● **AIM OF THE TASK**
Output every record exactly, apart from its images.
SUPPLIED RECORDS: Begin
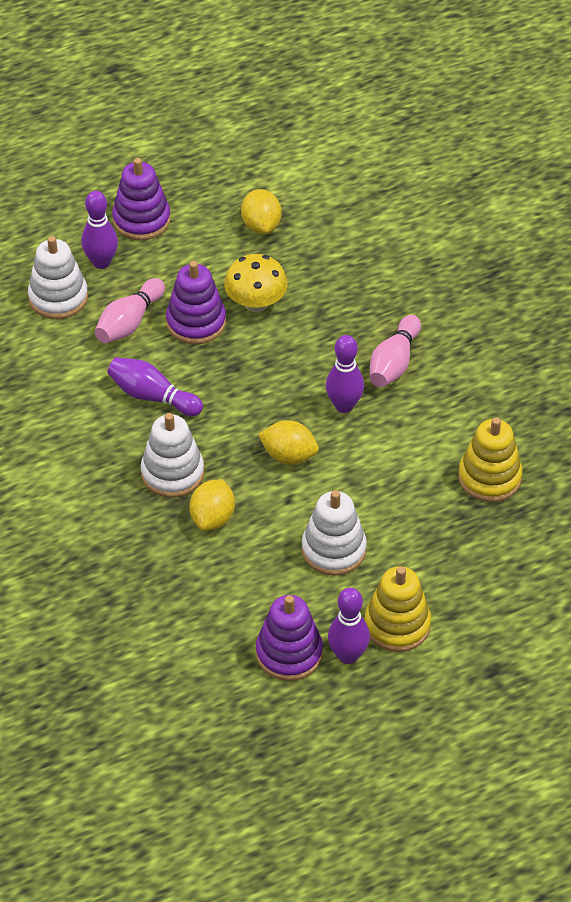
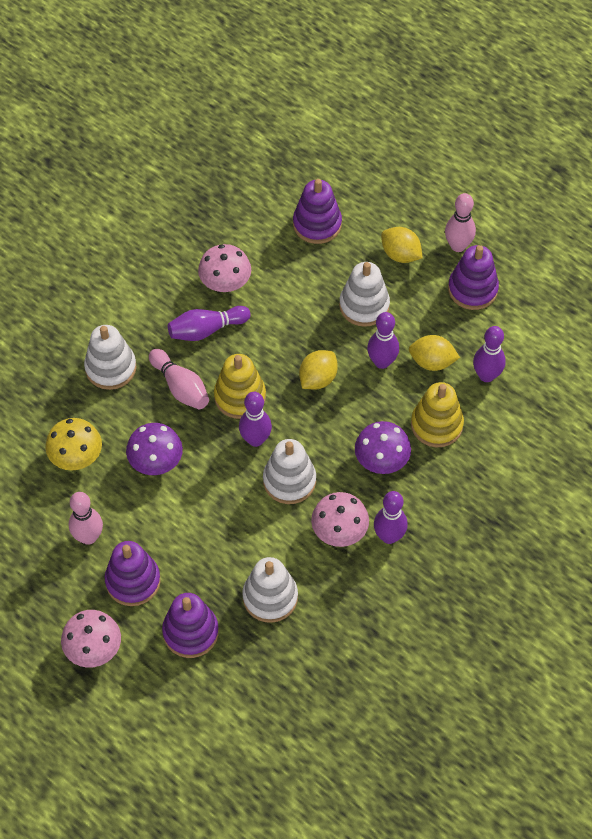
pink bowling pin: 2 -> 3
pink mushroom: 0 -> 3
purple bowling pin: 4 -> 5
purple mushroom: 0 -> 2
purple stacking toy: 3 -> 4
white stacking toy: 3 -> 4

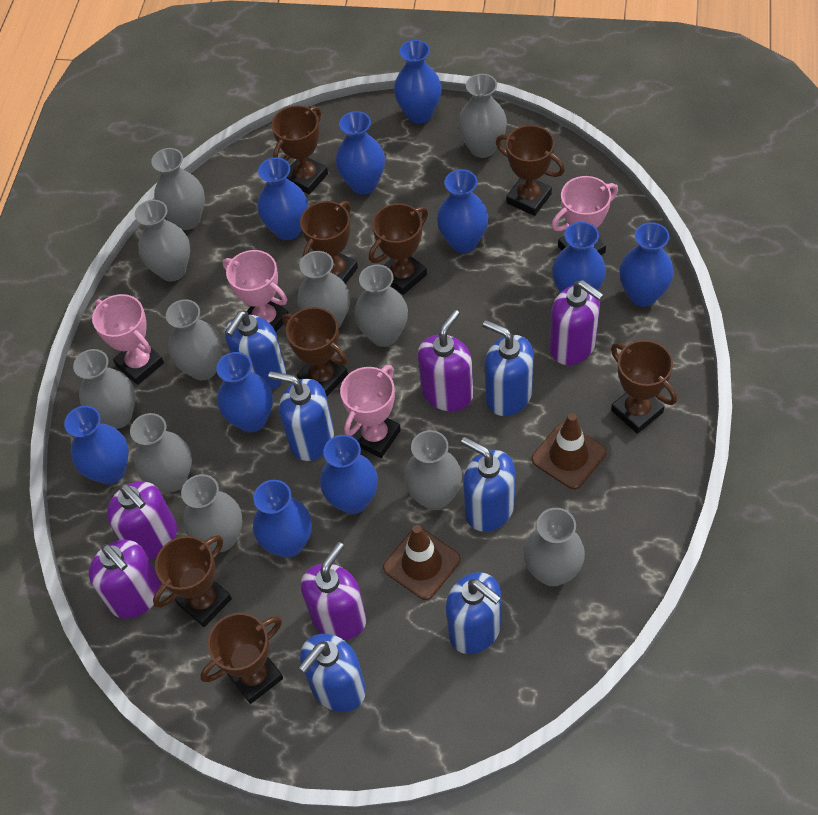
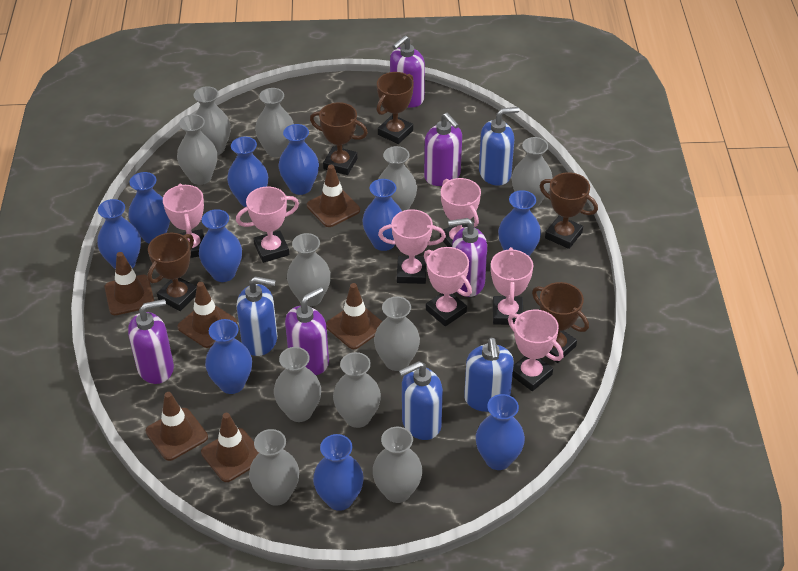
blue soap dispenser: 6 -> 4
brown traffic cone: 2 -> 6
brown trophy: 8 -> 5
pink trophy: 4 -> 7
SUPPLIED RECORDS: End
● **ANSWER TO THIS PROBLEM**
pink bowling pin: 2 -> 3
pink mushroom: 0 -> 3
purple bowling pin: 4 -> 5
purple mushroom: 0 -> 2
purple stacking toy: 3 -> 4
white stacking toy: 3 -> 4

blue soap dispenser: 6 -> 4
brown traffic cone: 2 -> 6
brown trophy: 8 -> 5
pink trophy: 4 -> 7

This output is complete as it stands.